RECORDS PROVIDED
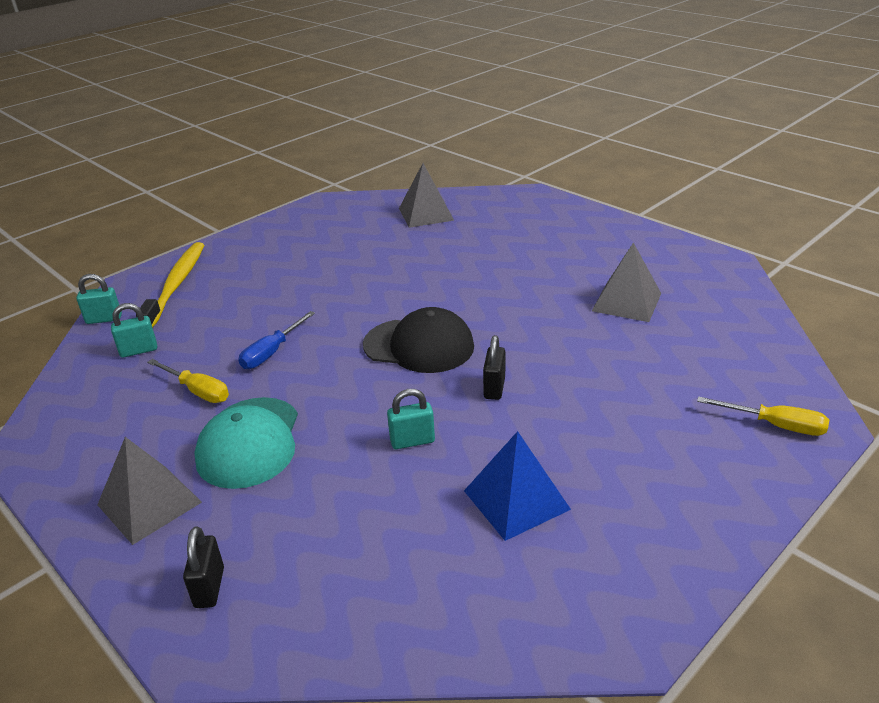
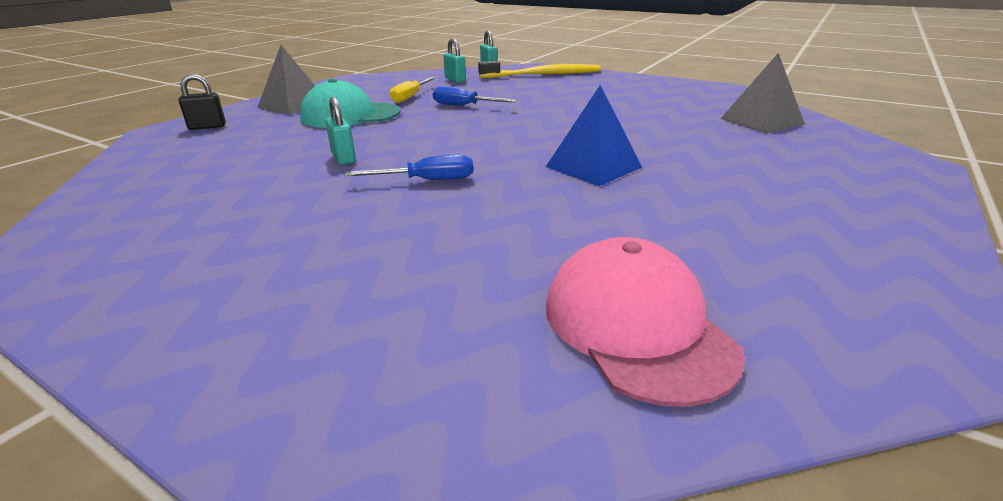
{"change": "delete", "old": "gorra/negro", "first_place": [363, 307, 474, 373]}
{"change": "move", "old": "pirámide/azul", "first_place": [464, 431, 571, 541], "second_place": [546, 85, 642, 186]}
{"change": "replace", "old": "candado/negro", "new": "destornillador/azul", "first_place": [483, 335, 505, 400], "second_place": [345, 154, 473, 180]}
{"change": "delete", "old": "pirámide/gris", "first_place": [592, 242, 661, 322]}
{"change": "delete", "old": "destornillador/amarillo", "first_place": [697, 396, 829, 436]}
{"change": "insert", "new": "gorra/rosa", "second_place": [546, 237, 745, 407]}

TASK TO COMPLETE
With the pictures excluded, restate the material exactly as it stands.

WRITTEN ANSWER
{"change": "delete", "old": "gorra/negro", "first_place": [363, 307, 474, 373]}
{"change": "move", "old": "pirámide/azul", "first_place": [464, 431, 571, 541], "second_place": [546, 85, 642, 186]}
{"change": "replace", "old": "candado/negro", "new": "destornillador/azul", "first_place": [483, 335, 505, 400], "second_place": [345, 154, 473, 180]}
{"change": "delete", "old": "pirámide/gris", "first_place": [592, 242, 661, 322]}
{"change": "delete", "old": "destornillador/amarillo", "first_place": [697, 396, 829, 436]}
{"change": "insert", "new": "gorra/rosa", "second_place": [546, 237, 745, 407]}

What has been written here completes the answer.